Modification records
━━━━━━━━━━━━━━━━━━━━━━━━━━━━━━

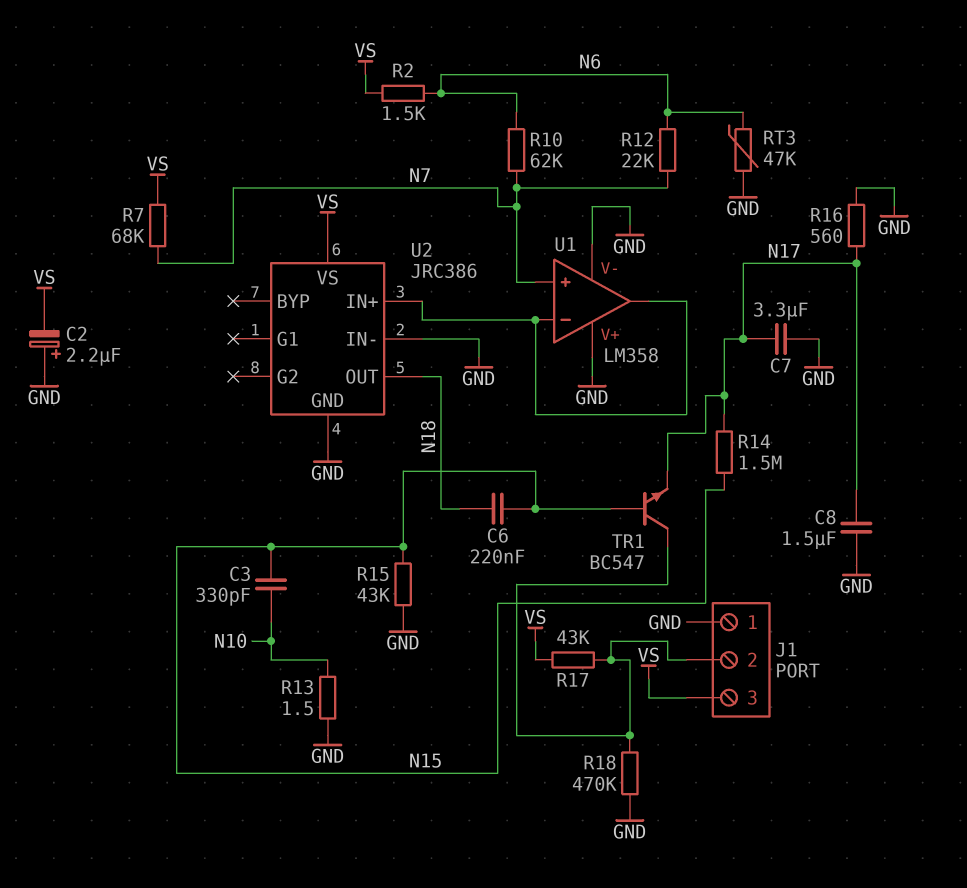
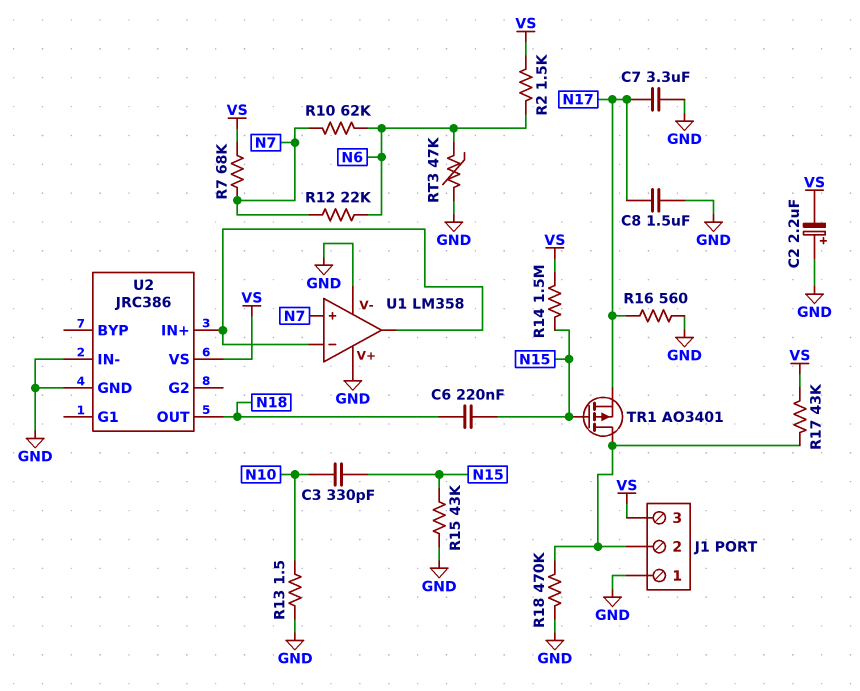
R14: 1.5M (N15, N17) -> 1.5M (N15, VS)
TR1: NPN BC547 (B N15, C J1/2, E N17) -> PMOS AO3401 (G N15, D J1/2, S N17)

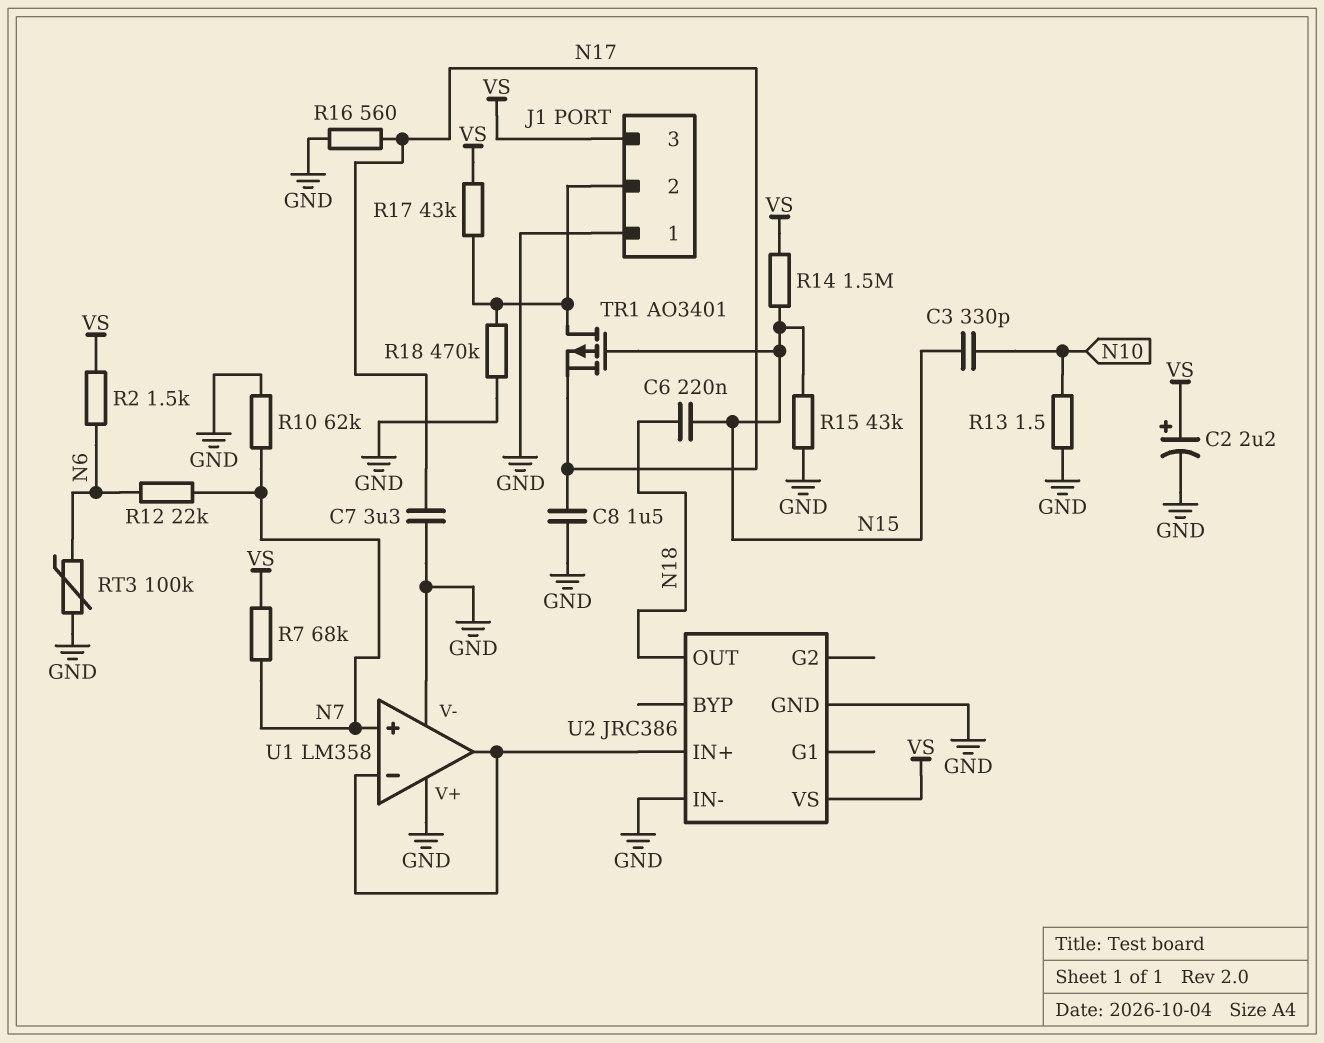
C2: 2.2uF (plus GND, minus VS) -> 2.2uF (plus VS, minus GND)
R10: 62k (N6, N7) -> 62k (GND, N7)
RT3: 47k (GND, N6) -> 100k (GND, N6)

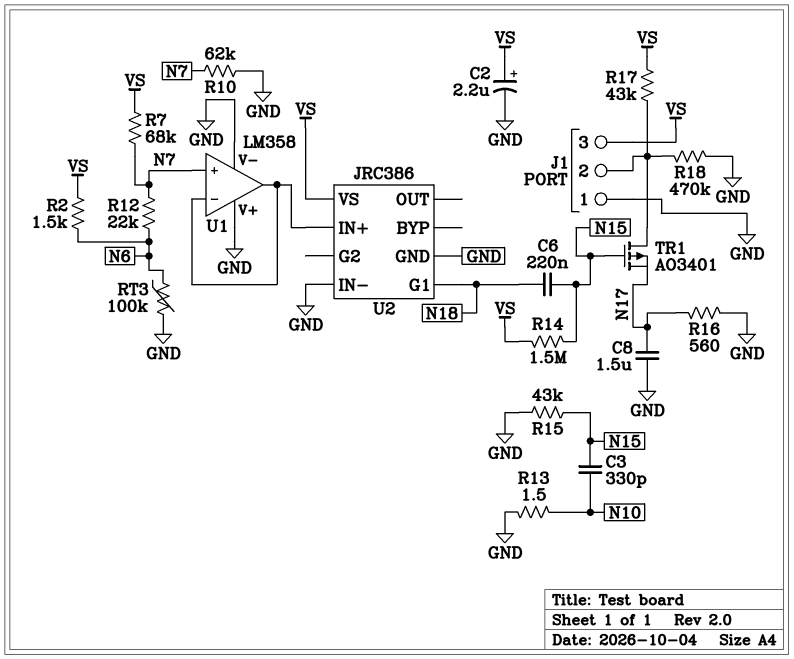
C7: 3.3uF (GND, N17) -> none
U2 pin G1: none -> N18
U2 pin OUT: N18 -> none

━━━━━━━━━━━━━━━━━━━━━━━━━━━━━━

» **WORK INSTRUCTIONS**
Your task is to give again, unchanged, the lines from the line that contains "R10: 62k (N6, N7) -> 62k (GND, N7)" to the end of the records. Include both end lines but no pictures.

» **REPLY**
R10: 62k (N6, N7) -> 62k (GND, N7)
RT3: 47k (GND, N6) -> 100k (GND, N6)

C7: 3.3uF (GND, N17) -> none
U2 pin G1: none -> N18
U2 pin OUT: N18 -> none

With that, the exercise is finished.